**Material shown**
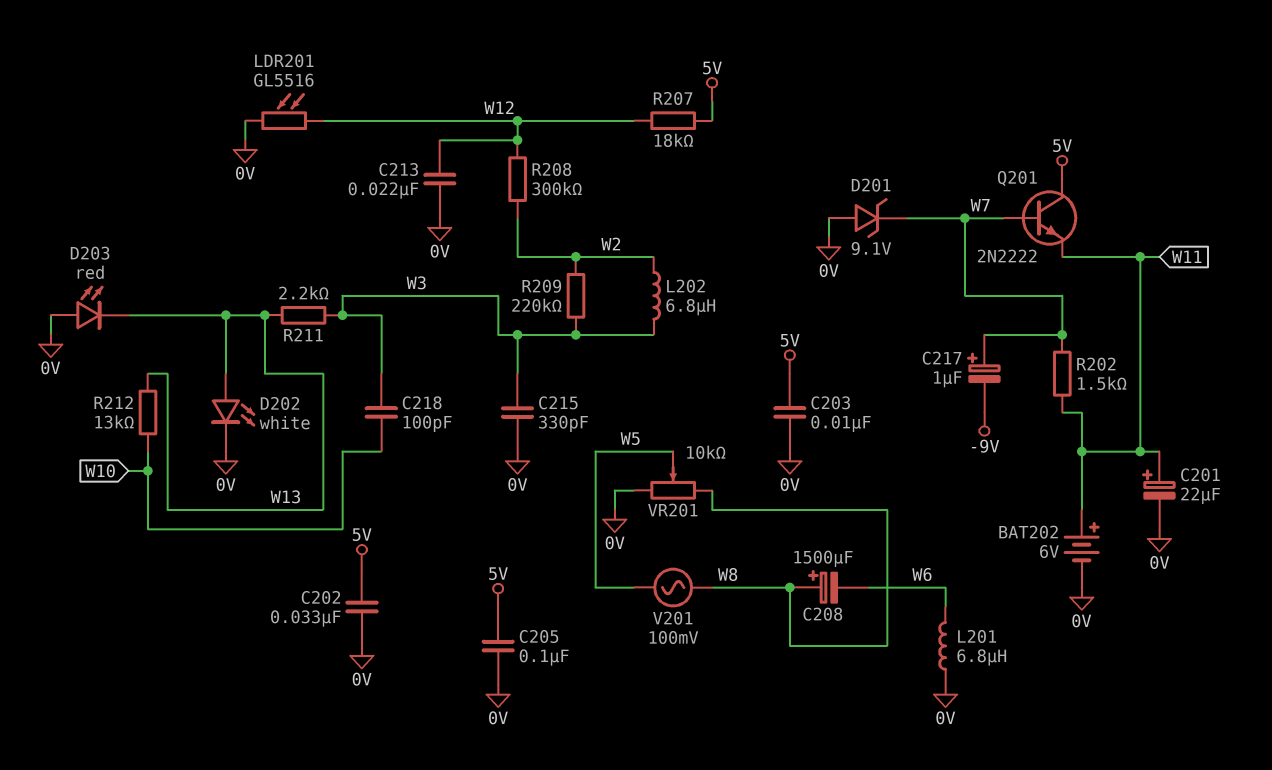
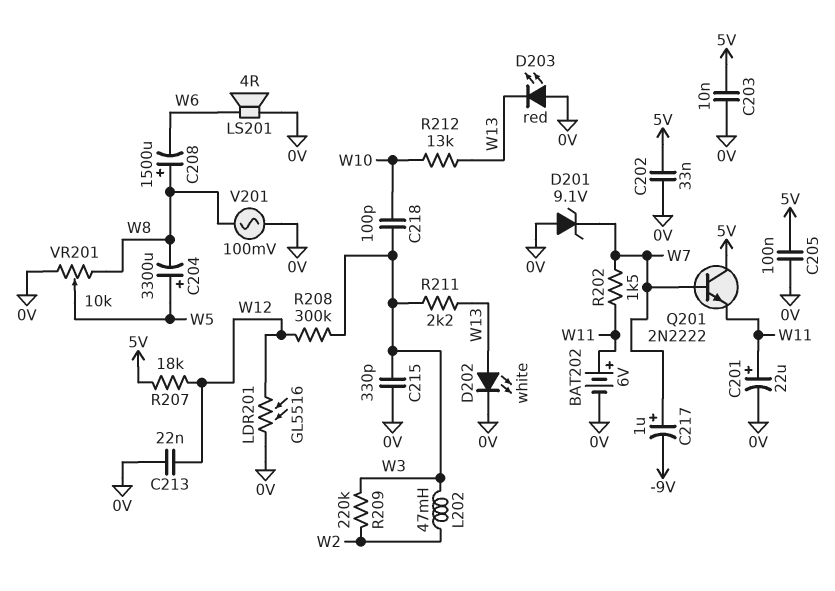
C204: none -> 3300uF (plus W5, minus W8)
L201: 6.8uH (0V, W6) -> none
L202: 6.8uH (W2, W3) -> 47mH (W2, W3)
LS201: none -> speaker 4R (0V, W6)
R208: 300k (W2, W12) -> 300k (W3, W12)
V201: AC 100mV (W5, W8) -> AC 100mV (0V, W8)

**What you need to do**
"none" is the word to look for; copy every line of the data that has it.

**Solution**
C204: none -> 3300uF (plus W5, minus W8)
L201: 6.8uH (0V, W6) -> none
LS201: none -> speaker 4R (0V, W6)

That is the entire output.